# EXERCISE:
Restate the listing below word for word, and leave its pictures behind.

___ RECORD EXTRACTS ___

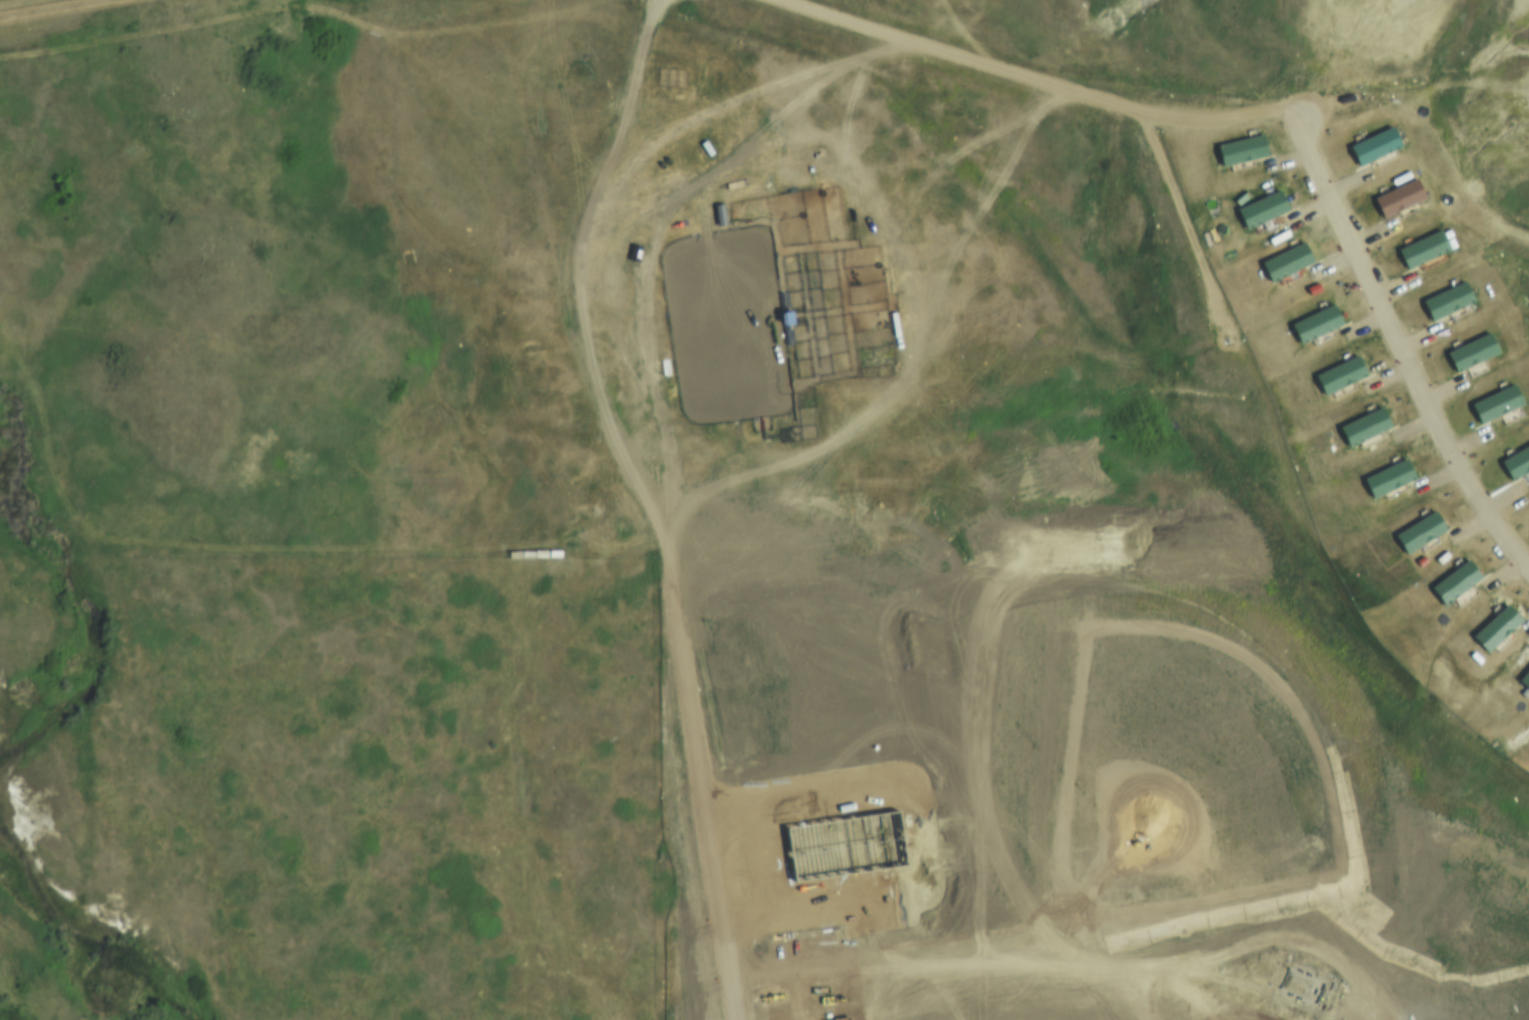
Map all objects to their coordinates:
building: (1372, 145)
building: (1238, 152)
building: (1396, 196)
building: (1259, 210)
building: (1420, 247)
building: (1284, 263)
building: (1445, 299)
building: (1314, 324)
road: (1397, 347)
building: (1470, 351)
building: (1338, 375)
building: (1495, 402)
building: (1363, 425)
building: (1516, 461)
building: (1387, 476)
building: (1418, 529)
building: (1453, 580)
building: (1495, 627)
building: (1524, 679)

___

# RESULT FOR THIS EXERCISE:
Map all objects to their coordinates:
building: (1372, 145)
building: (1238, 152)
building: (1396, 196)
building: (1259, 210)
building: (1420, 247)
building: (1284, 263)
building: (1445, 299)
building: (1314, 324)
road: (1397, 347)
building: (1470, 351)
building: (1338, 375)
building: (1495, 402)
building: (1363, 425)
building: (1516, 461)
building: (1387, 476)
building: (1418, 529)
building: (1453, 580)
building: (1495, 627)
building: (1524, 679)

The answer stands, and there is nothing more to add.